**Problem to work on:**
Once the line with "grey duck: 5 -> 4" is found in the entries below, repeat it and each following line exactly, up to and including the line with "white duck: 2 -> 7". Add no other lines.

**Supplied records:**
--- --- ---

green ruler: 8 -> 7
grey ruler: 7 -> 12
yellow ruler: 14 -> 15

--- --- ---

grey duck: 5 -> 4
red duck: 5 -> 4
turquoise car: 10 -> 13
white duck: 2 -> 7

--- --- ---

**Output for this task:**
grey duck: 5 -> 4
red duck: 5 -> 4
turquoise car: 10 -> 13
white duck: 2 -> 7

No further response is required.